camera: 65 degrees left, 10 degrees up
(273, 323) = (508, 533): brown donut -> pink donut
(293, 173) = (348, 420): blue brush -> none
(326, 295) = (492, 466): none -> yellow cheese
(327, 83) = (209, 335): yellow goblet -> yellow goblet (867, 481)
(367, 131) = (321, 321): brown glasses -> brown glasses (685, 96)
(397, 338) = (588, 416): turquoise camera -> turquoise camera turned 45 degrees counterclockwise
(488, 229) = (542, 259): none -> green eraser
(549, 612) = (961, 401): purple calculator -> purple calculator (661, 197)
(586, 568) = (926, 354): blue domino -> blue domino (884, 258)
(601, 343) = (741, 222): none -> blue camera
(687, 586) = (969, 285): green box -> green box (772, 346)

Activity: Everything from the line with "(488, 229) = (542, 259): none -> green eraser" through the end of the listing, both ends included, needs to be transcribed exactly, with no other lines.

Problem solution:
(488, 229) = (542, 259): none -> green eraser
(549, 612) = (961, 401): purple calculator -> purple calculator (661, 197)
(586, 568) = (926, 354): blue domino -> blue domino (884, 258)
(601, 343) = (741, 222): none -> blue camera
(687, 586) = (969, 285): green box -> green box (772, 346)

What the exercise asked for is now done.